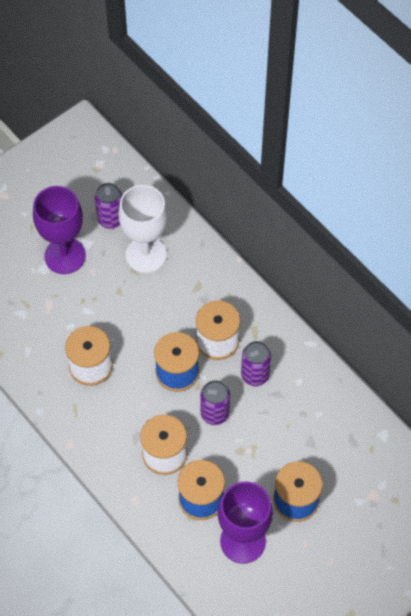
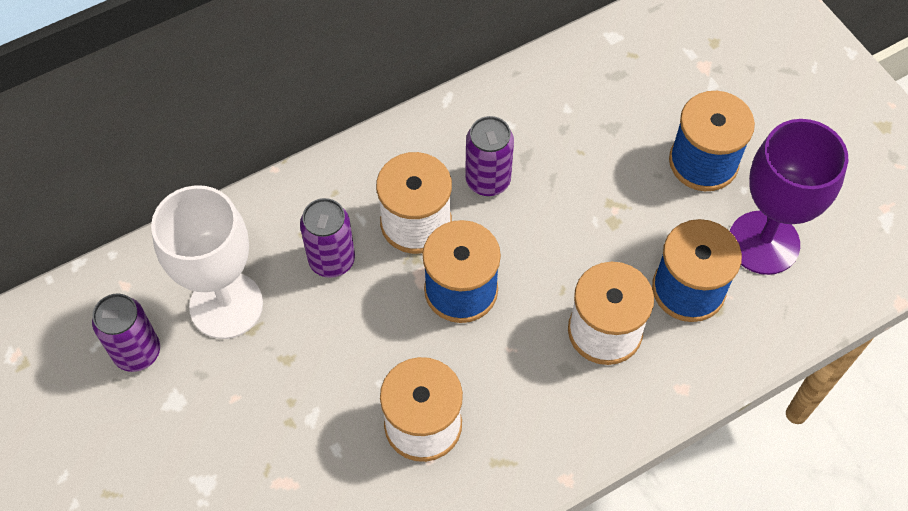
camera: 80 degrees left, 0 degrees up
(65, 256) = (189, 441): purple goblet -> none
(214, 414) = (545, 247): purple can -> purple can (332, 260)

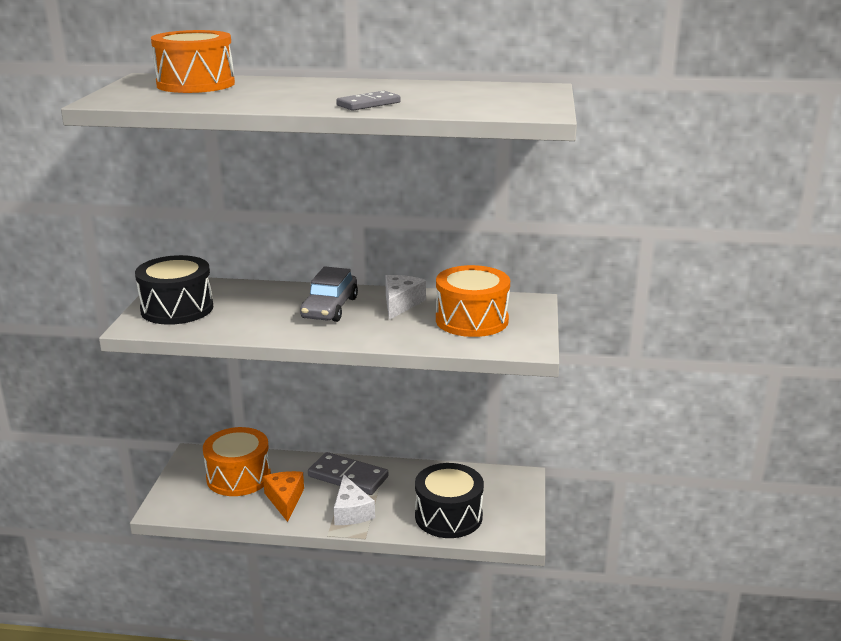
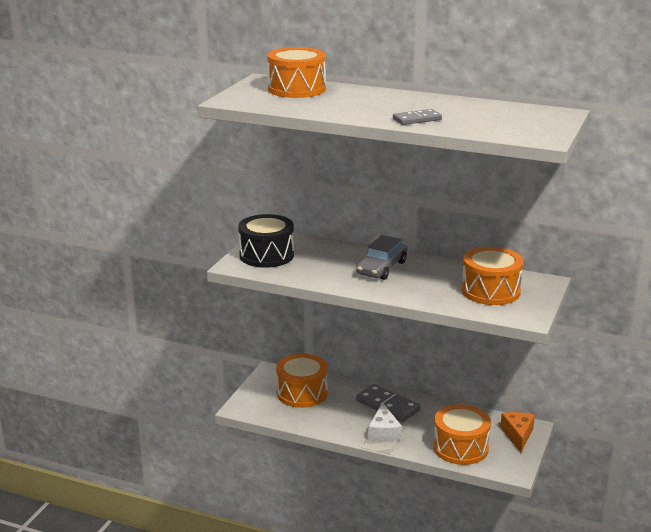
camera: 15 degrees right, 0 degrees up
(285, 500) = (334, 415): orange cheese -> orange cheese (518, 435)
(400, 304) = (438, 271): white cheese -> none
(448, 516) = (460, 448): black drum -> orange drum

-------

Aim of the exercise » Once the pictures are set aside, write out the entries verbatim.

Answer area »
camera: 80 degrees left, 0 degrees up
(65, 256) = (189, 441): purple goblet -> none
(214, 414) = (545, 247): purple can -> purple can (332, 260)

camera: 15 degrees right, 0 degrees up
(285, 500) = (334, 415): orange cheese -> orange cheese (518, 435)
(400, 304) = (438, 271): white cheese -> none
(448, 516) = (460, 448): black drum -> orange drum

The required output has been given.